**DIRECTIONS**:
Here, set down only the lines between the line that contains "POT pin SIG: D0 -> D1" and the final line of the material, both included, exactly as written. Skip the pictures.
== EXTRACTED RECORDS ==
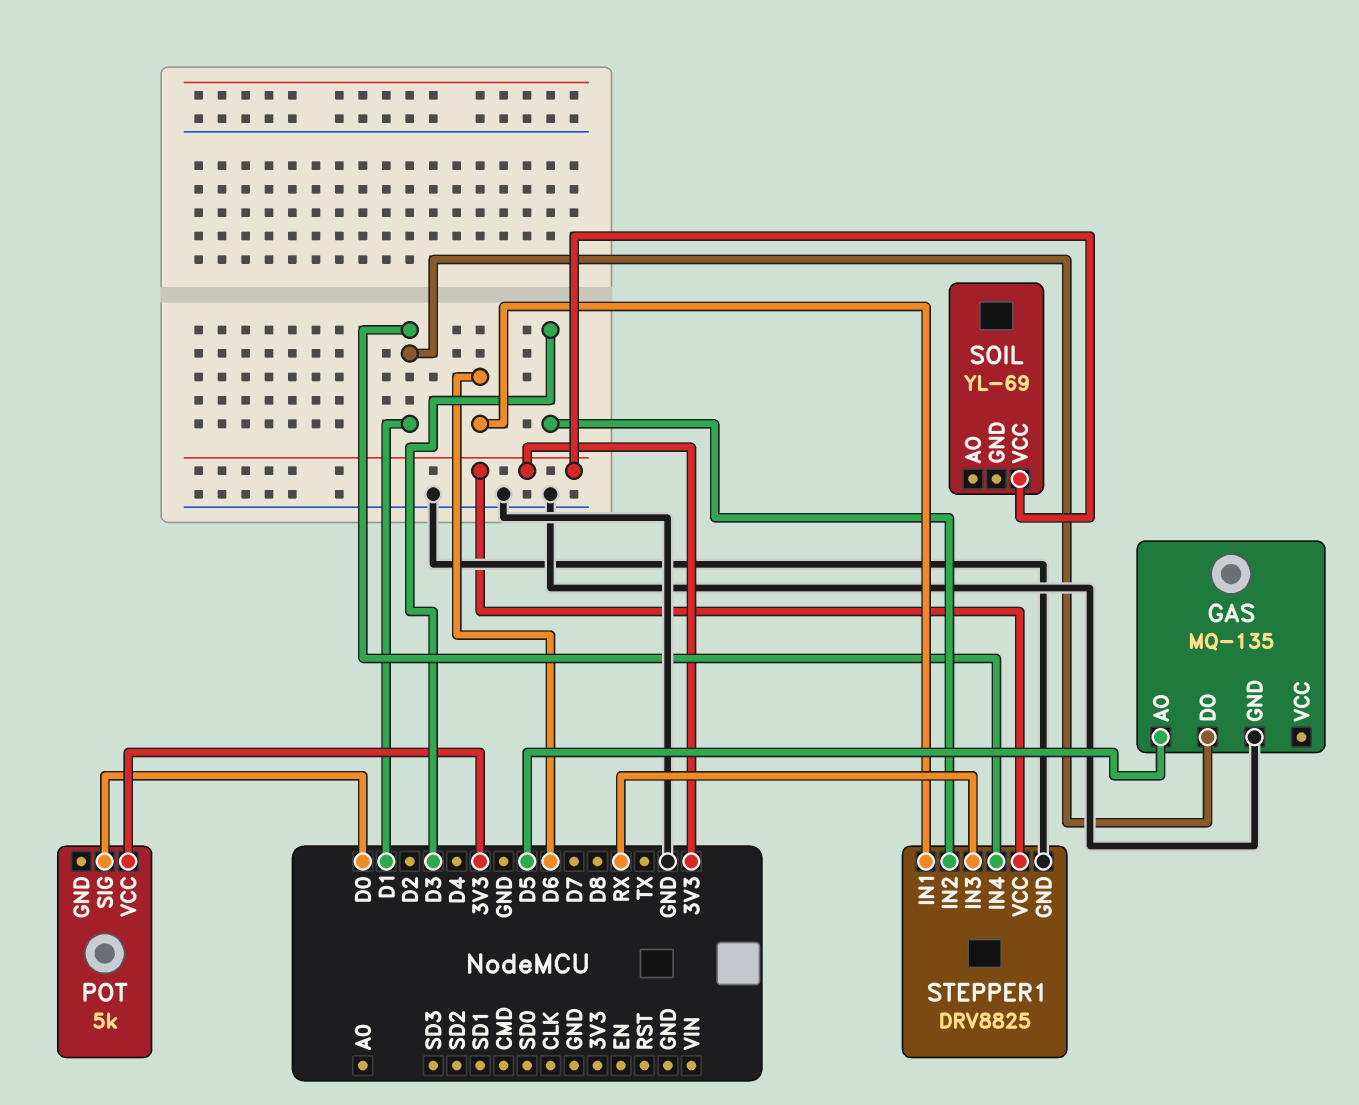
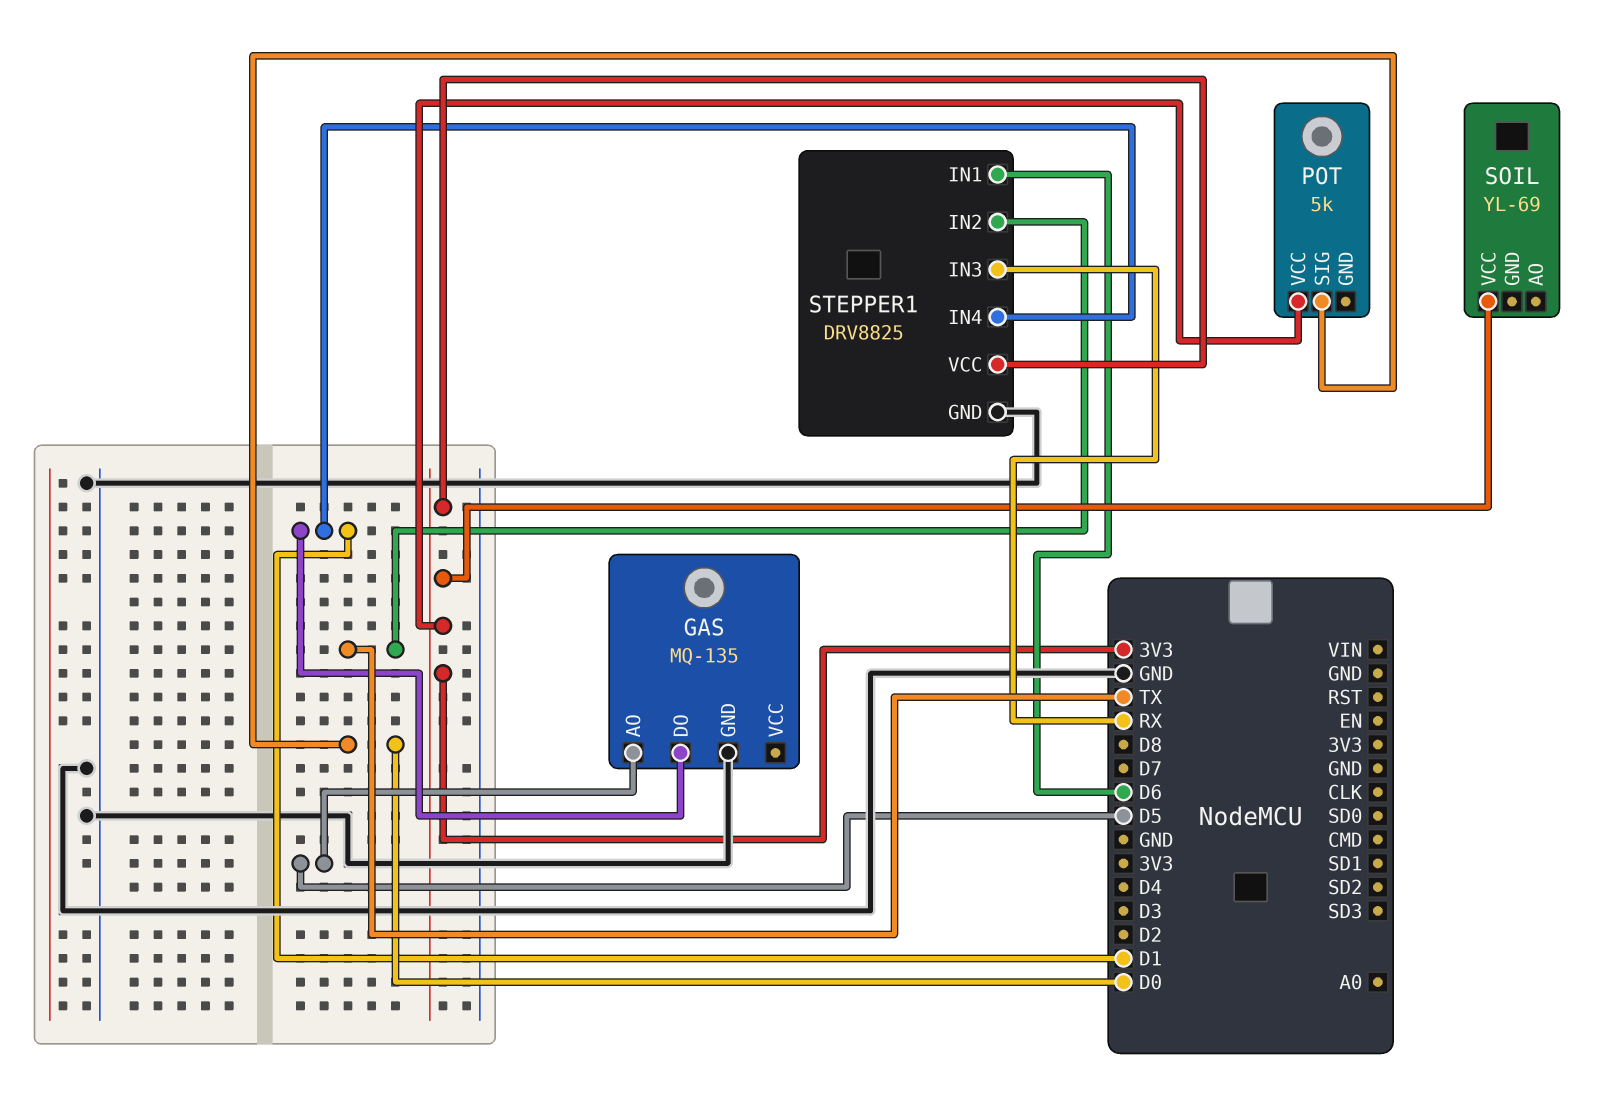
STEPPER1 pin IN2: D3 -> TX

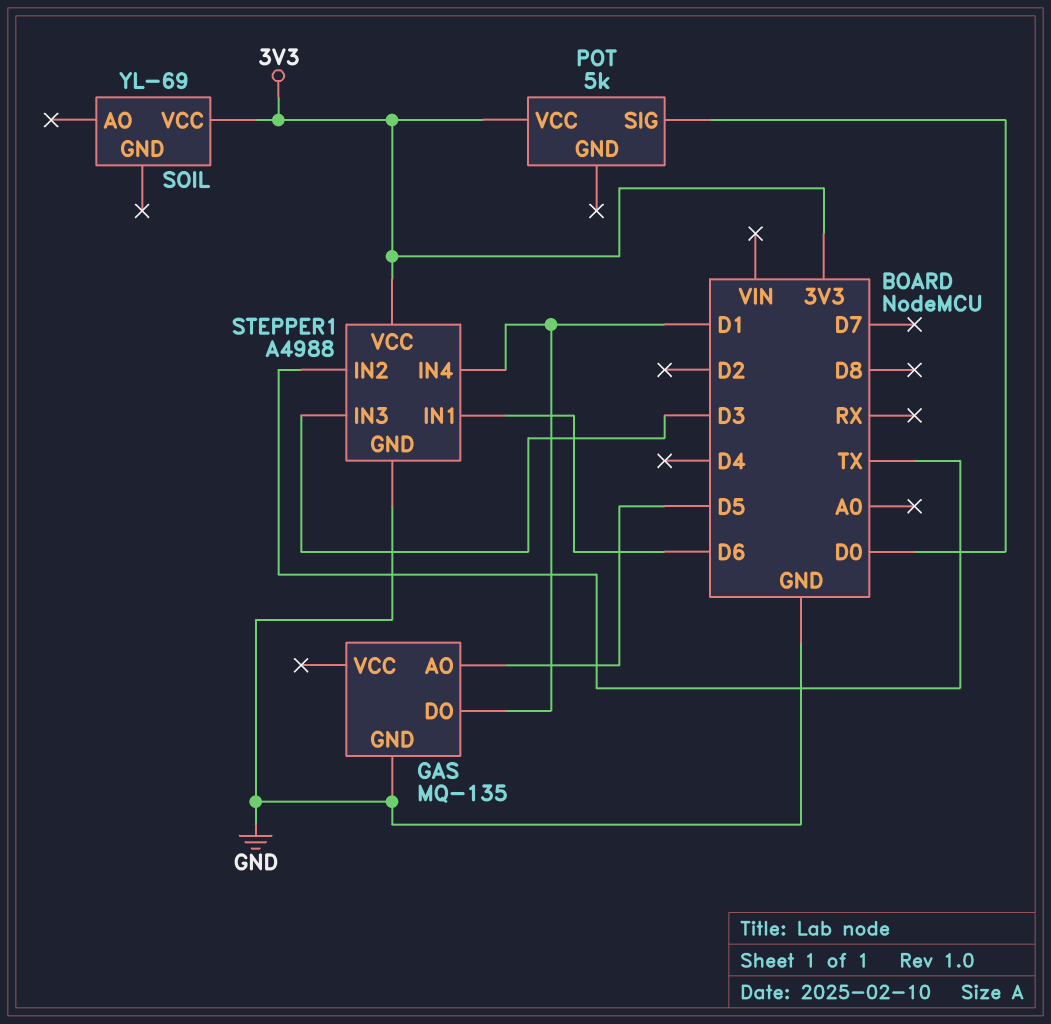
STEPPER1: DRV8825 -> A4988
STEPPER1 pin IN3: RX -> D3

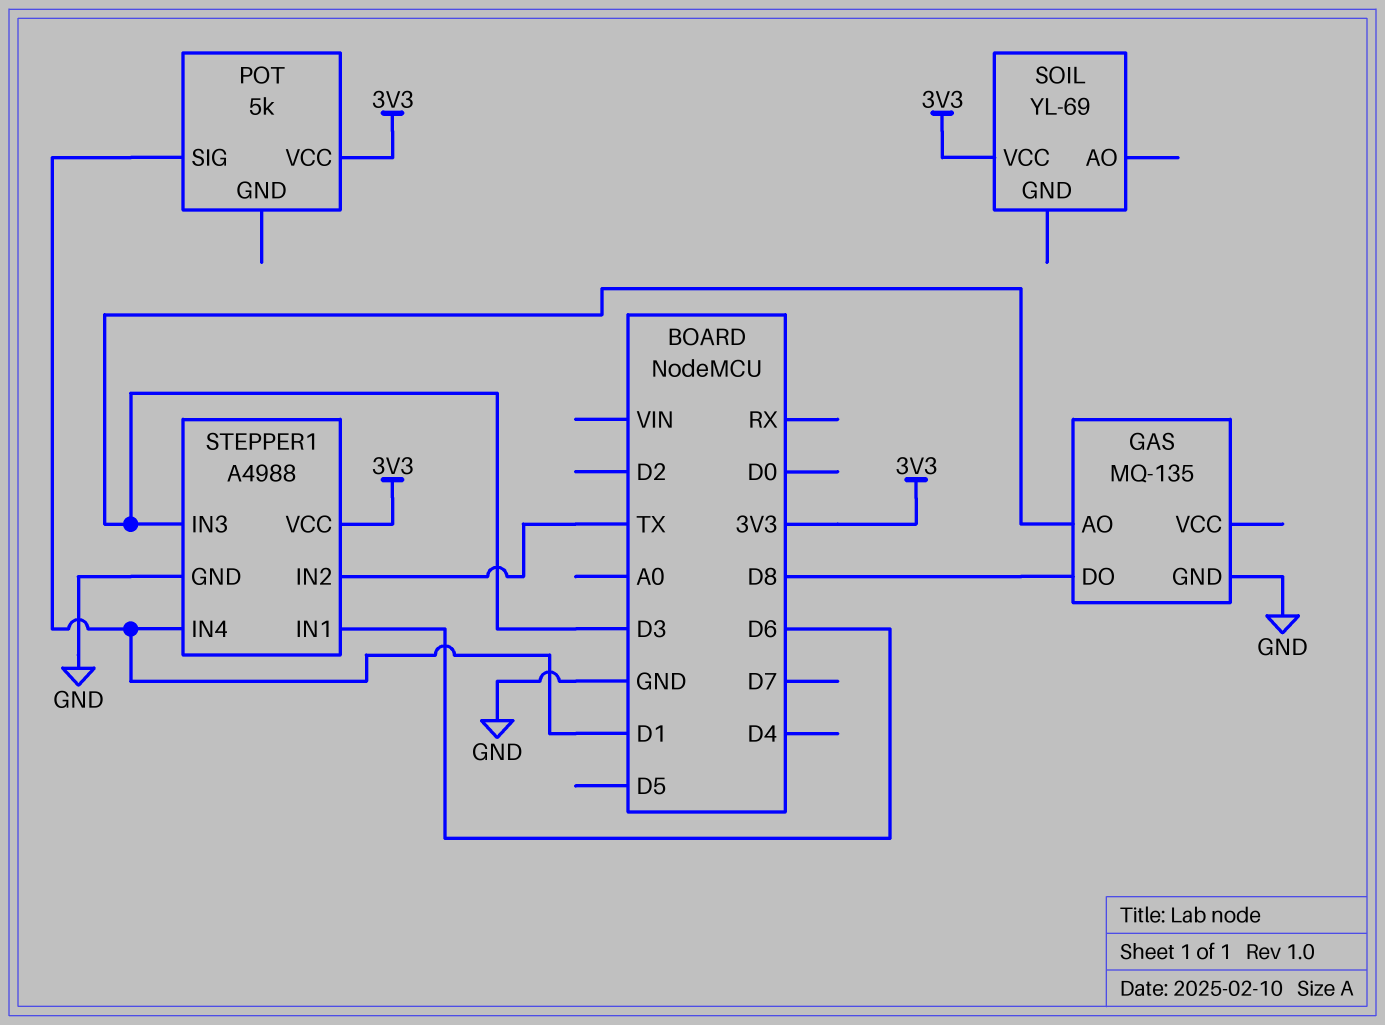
GAS pin AO: D5 -> D3
GAS pin DO: D1 -> D8
POT pin SIG: D0 -> D1

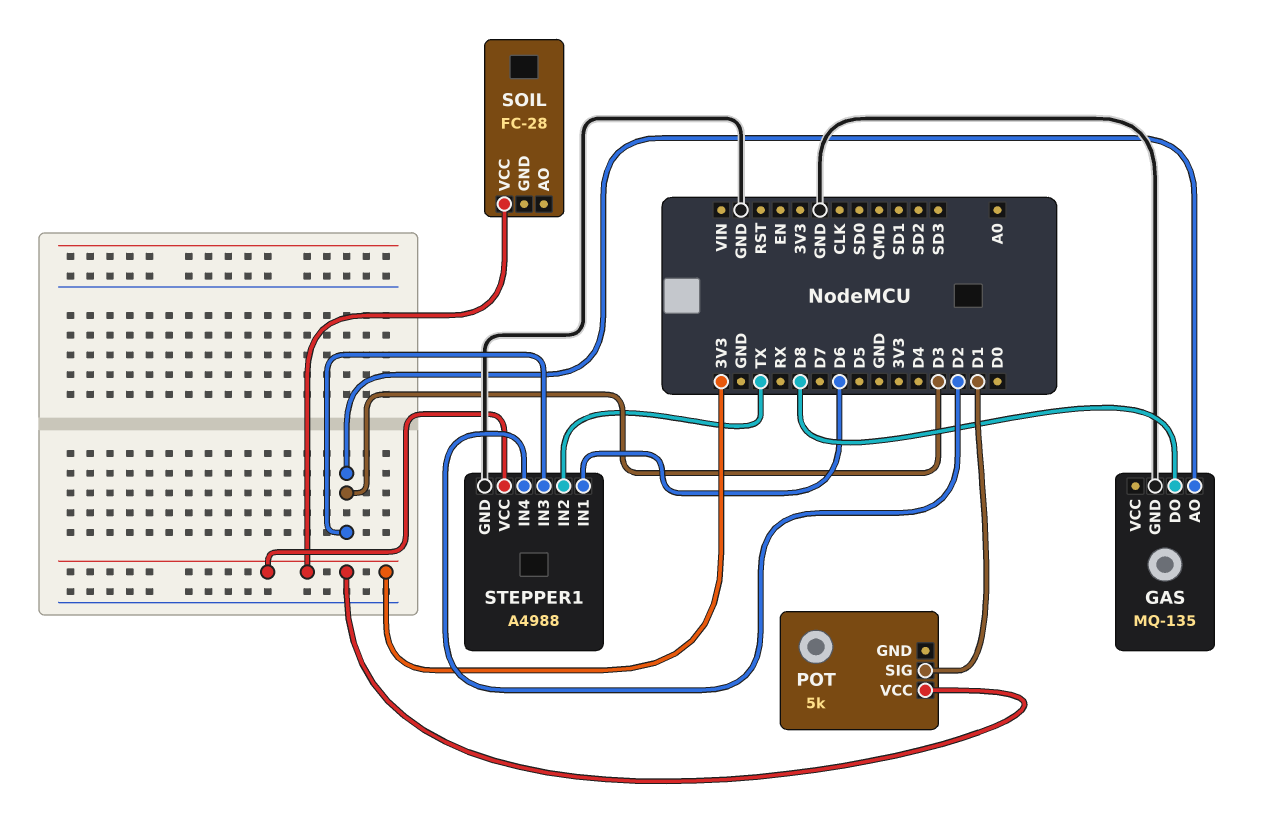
SOIL: YL-69 -> FC-28
STEPPER1 pin IN4: D1 -> D2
===
**SOLUTION**:
POT pin SIG: D0 -> D1

SOIL: YL-69 -> FC-28
STEPPER1 pin IN4: D1 -> D2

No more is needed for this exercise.